▶ To do
Your copy of the data should match it exactly, except that the pictures are gone.

§

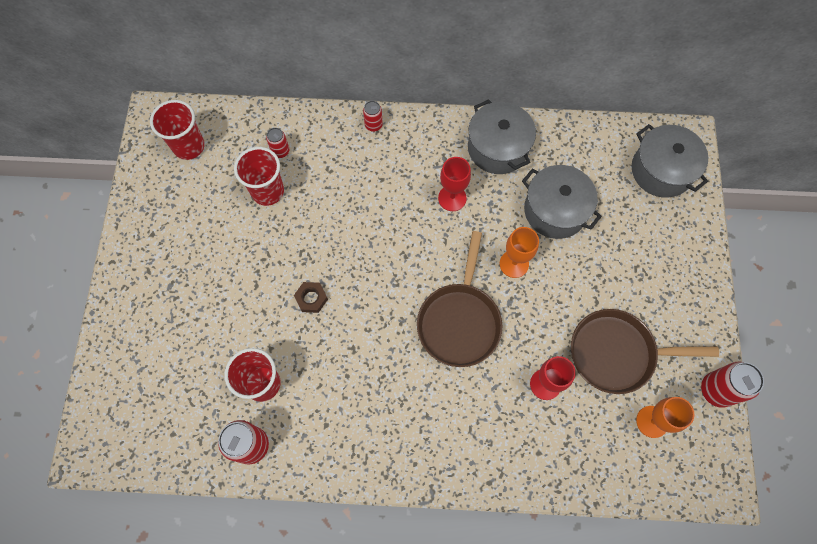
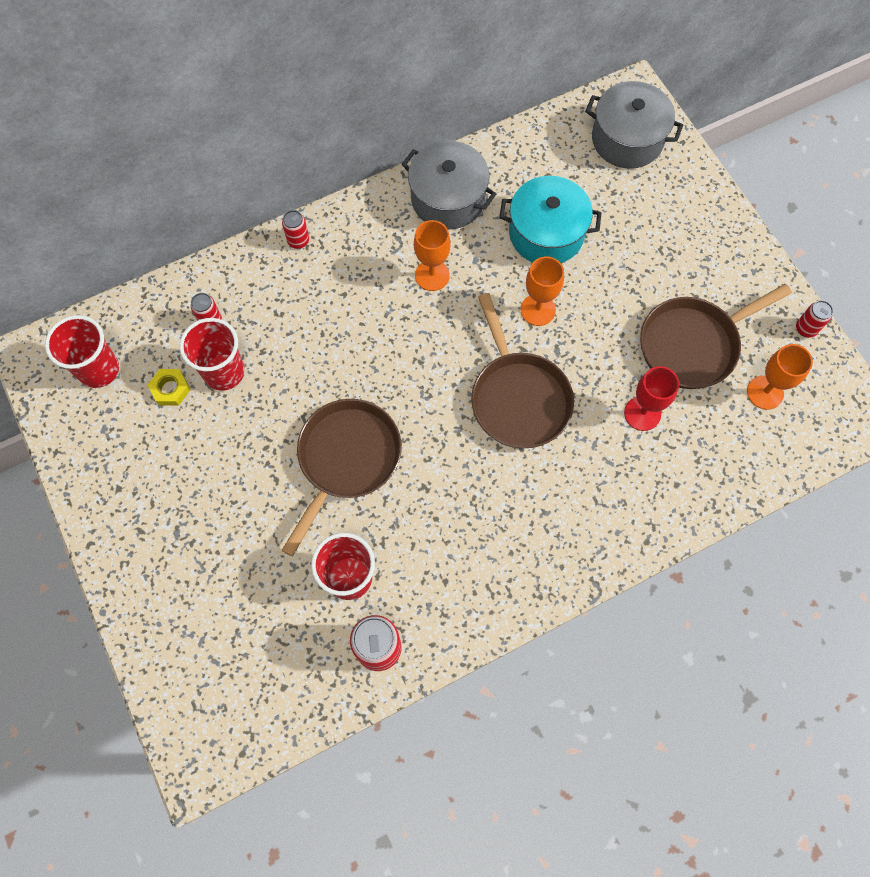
camera: 30 degrees left, 0 degrees up
brown nut [294,282,328,313] -> brown pan [281,399,402,556]
red goblet [438,157,471,211] -> orange goblet [414,220,451,291]
grey pot [522,165,602,239] -> turquoise pot [499,176,602,263]
red can [701,362,764,408] -> red can [796,300,833,338], size x0.57
none -> yellow nut [148,369,191,406]

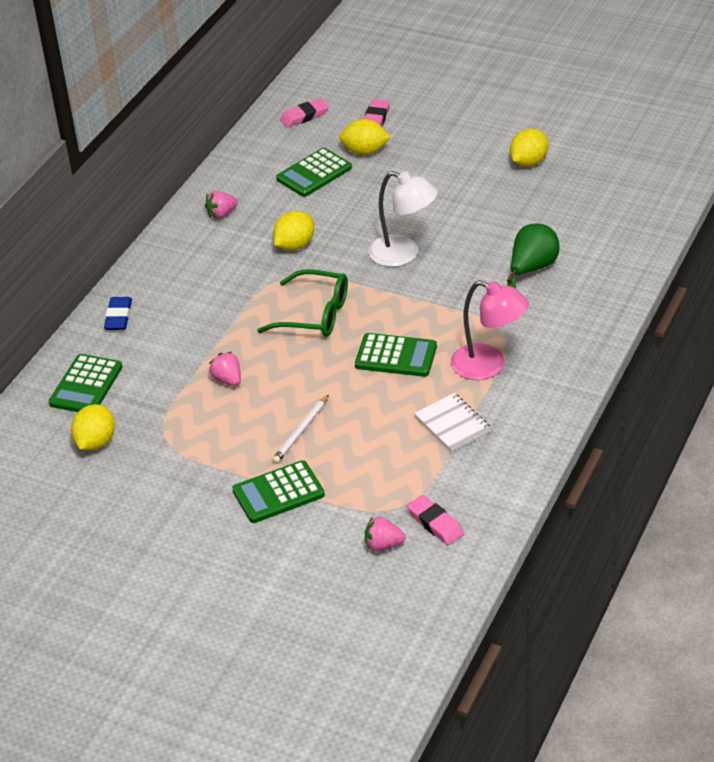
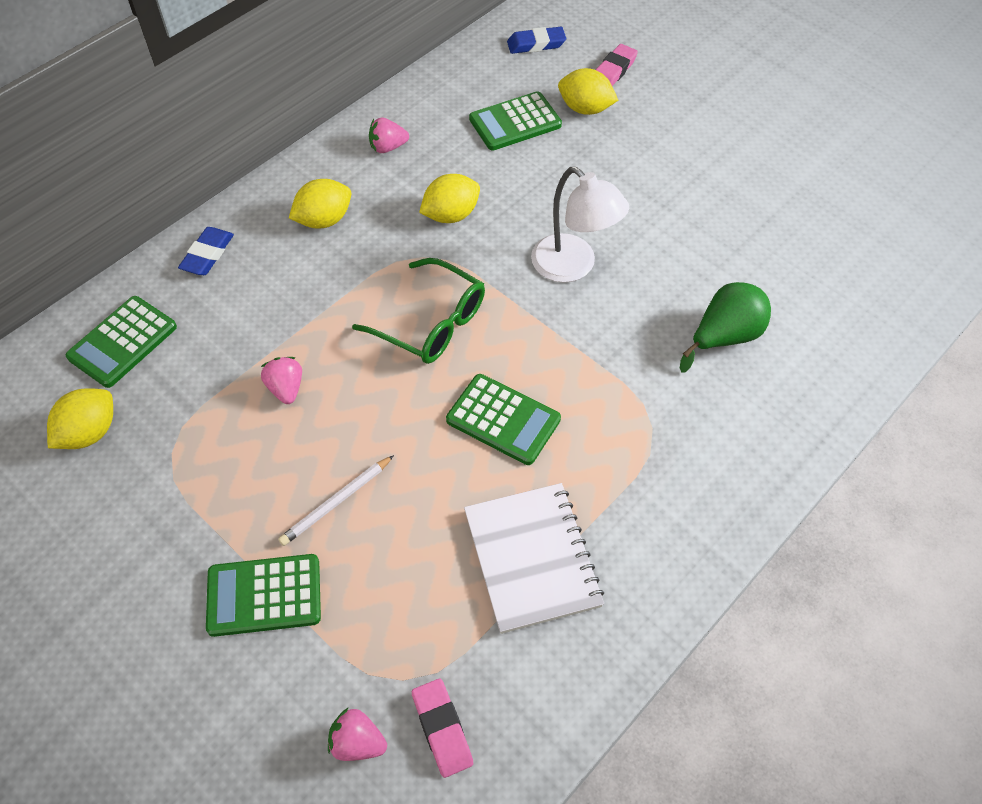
camera: 15 degrees right, 15 degrees up
pink eraser [280,98,329,128] -> blue eraser [507,27,566,54]
white notebook [414,393,492,452] -> white notebook [464,483,604,634], size x1.53
pink lamp [451,280,529,380] -> none
yellow lemon [510,129,549,167] -> yellow lemon moved to [289,179,351,229]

§

▶ Output for this task
camera: 30 degrees left, 0 degrees up
brown nut [294,282,328,313] -> brown pan [281,399,402,556]
red goblet [438,157,471,211] -> orange goblet [414,220,451,291]
grey pot [522,165,602,239] -> turquoise pot [499,176,602,263]
red can [701,362,764,408] -> red can [796,300,833,338], size x0.57
none -> yellow nut [148,369,191,406]

camera: 15 degrees right, 15 degrees up
pink eraser [280,98,329,128] -> blue eraser [507,27,566,54]
white notebook [414,393,492,452] -> white notebook [464,483,604,634], size x1.53
pink lamp [451,280,529,380] -> none
yellow lemon [510,129,549,167] -> yellow lemon moved to [289,179,351,229]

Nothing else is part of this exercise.